- RECORDS FOR THE EXERCISE
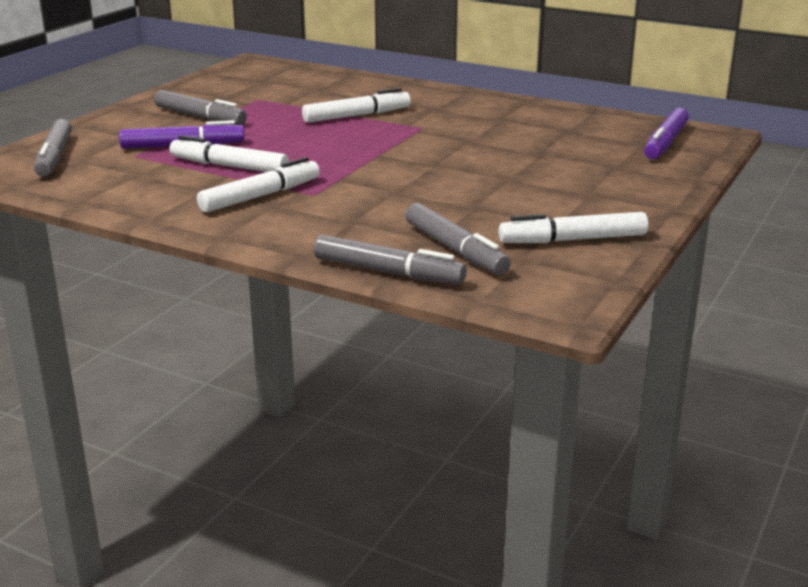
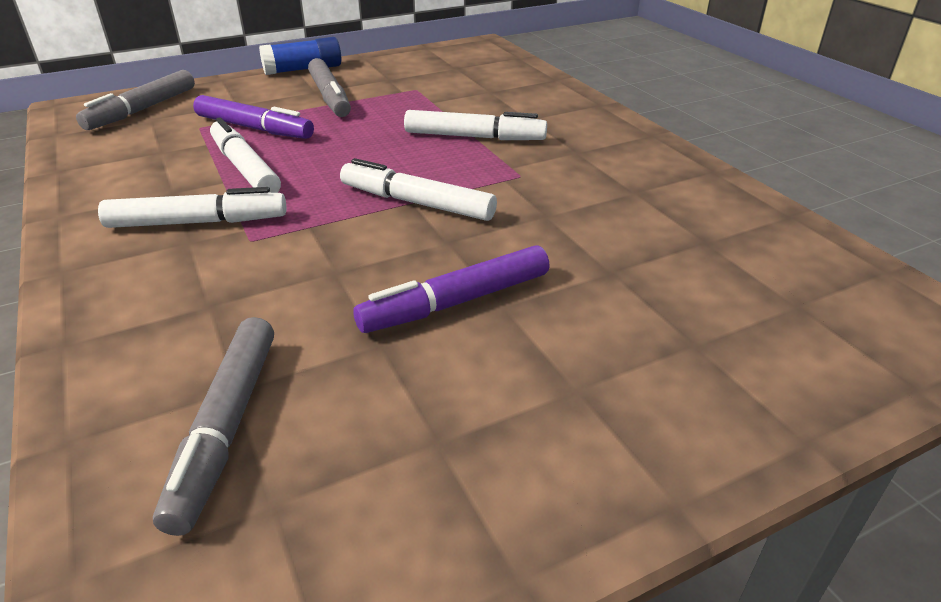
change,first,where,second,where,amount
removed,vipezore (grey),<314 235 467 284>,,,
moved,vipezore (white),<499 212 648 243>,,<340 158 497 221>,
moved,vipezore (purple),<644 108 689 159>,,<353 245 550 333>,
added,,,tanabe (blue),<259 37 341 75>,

- EXERCISE BRIEF
From the line that contains "removed,vipezore (grey),<314 235" through the last line of the records above, copy every line exactly and leave out the rest.

- REPLY TO THE TASK
removed,vipezore (grey),<314 235 467 284>,,,
moved,vipezore (white),<499 212 648 243>,,<340 158 497 221>,
moved,vipezore (purple),<644 108 689 159>,,<353 245 550 333>,
added,,,tanabe (blue),<259 37 341 75>,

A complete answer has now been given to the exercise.